* What to do
In the listing that follows, locate the line containing "none -> orange 2x2 brick [462,289,536,363]" and the line containing "none -> black 1x2 brick [840,100,876,174]". Retype exactly those two lines and every line between them, and nothing more.
((
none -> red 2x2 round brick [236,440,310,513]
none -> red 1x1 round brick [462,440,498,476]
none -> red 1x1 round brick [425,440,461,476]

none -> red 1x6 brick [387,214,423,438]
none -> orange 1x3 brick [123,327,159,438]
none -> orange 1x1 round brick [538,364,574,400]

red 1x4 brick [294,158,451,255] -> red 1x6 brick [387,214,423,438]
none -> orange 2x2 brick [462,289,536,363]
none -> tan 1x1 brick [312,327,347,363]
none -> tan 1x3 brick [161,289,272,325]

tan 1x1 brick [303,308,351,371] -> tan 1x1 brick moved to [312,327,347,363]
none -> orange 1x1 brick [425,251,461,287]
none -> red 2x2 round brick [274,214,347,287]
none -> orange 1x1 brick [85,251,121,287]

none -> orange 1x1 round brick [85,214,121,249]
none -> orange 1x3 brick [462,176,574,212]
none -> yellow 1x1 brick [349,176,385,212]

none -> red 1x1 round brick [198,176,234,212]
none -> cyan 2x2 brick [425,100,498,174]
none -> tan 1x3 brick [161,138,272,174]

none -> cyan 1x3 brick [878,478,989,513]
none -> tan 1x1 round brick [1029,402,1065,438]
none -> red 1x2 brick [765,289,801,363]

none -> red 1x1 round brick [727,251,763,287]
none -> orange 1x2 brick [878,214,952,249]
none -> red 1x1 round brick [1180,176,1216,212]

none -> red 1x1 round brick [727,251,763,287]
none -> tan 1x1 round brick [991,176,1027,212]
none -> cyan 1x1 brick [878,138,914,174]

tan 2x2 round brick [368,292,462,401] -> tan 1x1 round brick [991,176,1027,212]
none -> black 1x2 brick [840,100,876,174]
))
((
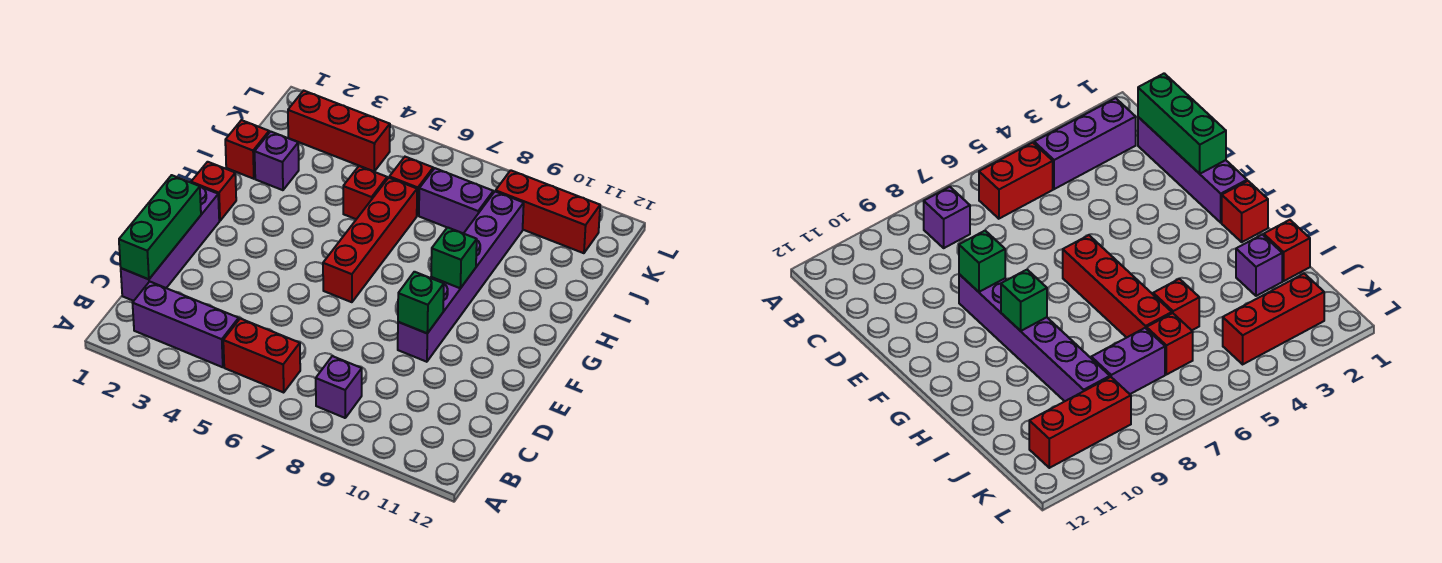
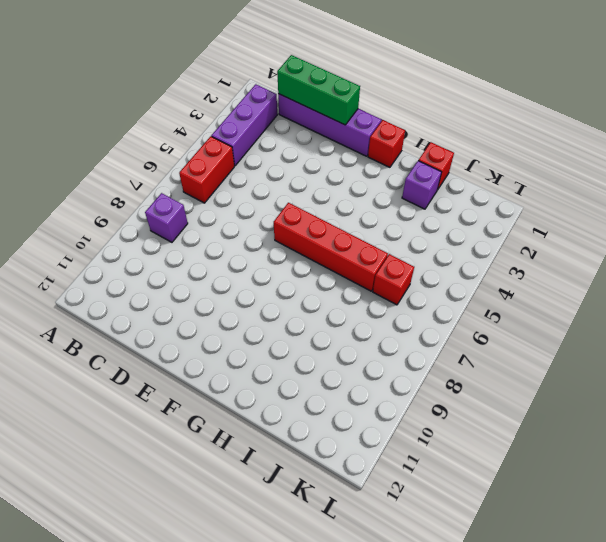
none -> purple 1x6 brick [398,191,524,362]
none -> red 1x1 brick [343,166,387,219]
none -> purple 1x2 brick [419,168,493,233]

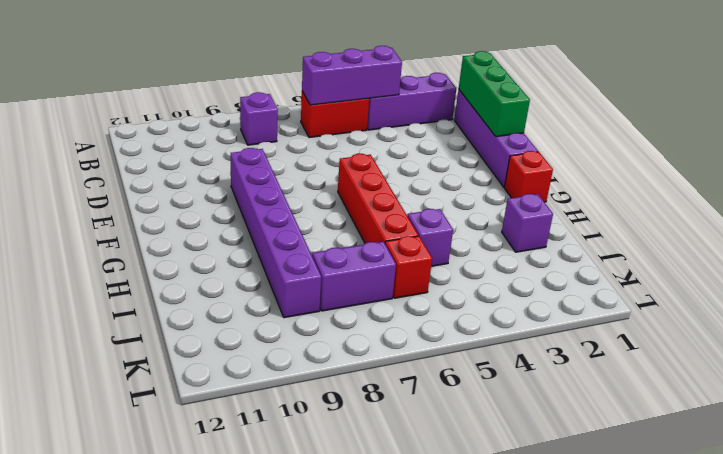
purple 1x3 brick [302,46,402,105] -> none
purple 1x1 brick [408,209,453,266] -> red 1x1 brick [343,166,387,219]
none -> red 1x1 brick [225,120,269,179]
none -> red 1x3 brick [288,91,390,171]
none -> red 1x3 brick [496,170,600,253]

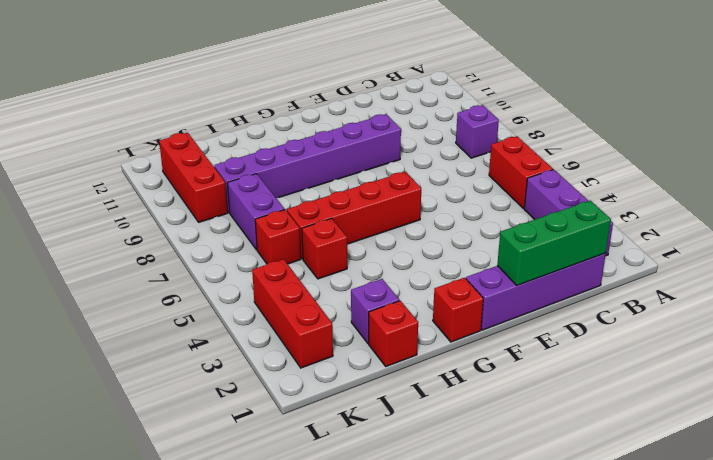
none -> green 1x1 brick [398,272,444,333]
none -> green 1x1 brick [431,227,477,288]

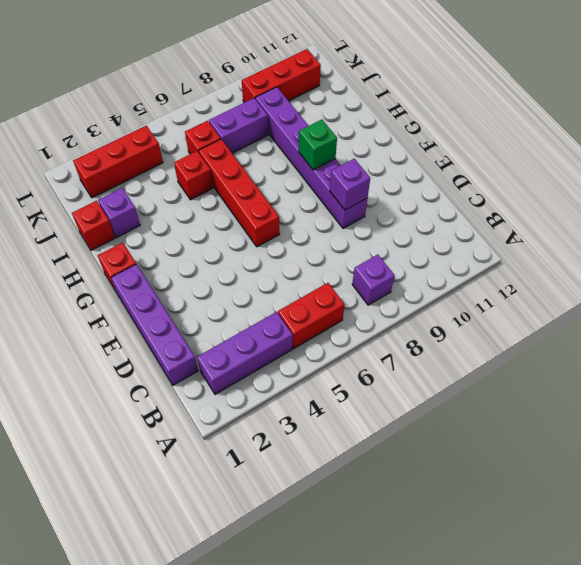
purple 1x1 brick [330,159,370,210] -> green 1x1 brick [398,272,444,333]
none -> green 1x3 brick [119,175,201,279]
))
* Task answer
none -> orange 2x2 brick [462,289,536,363]
none -> tan 1x1 brick [312,327,347,363]
none -> tan 1x3 brick [161,289,272,325]

tan 1x1 brick [303,308,351,371] -> tan 1x1 brick moved to [312,327,347,363]
none -> orange 1x1 brick [425,251,461,287]
none -> red 2x2 round brick [274,214,347,287]
none -> orange 1x1 brick [85,251,121,287]

none -> orange 1x1 round brick [85,214,121,249]
none -> orange 1x3 brick [462,176,574,212]
none -> yellow 1x1 brick [349,176,385,212]

none -> red 1x1 round brick [198,176,234,212]
none -> cyan 2x2 brick [425,100,498,174]
none -> tan 1x3 brick [161,138,272,174]

none -> cyan 1x3 brick [878,478,989,513]
none -> tan 1x1 round brick [1029,402,1065,438]
none -> red 1x2 brick [765,289,801,363]

none -> red 1x1 round brick [727,251,763,287]
none -> orange 1x2 brick [878,214,952,249]
none -> red 1x1 round brick [1180,176,1216,212]

none -> red 1x1 round brick [727,251,763,287]
none -> tan 1x1 round brick [991,176,1027,212]
none -> cyan 1x1 brick [878,138,914,174]

tan 2x2 round brick [368,292,462,401] -> tan 1x1 round brick [991,176,1027,212]
none -> black 1x2 brick [840,100,876,174]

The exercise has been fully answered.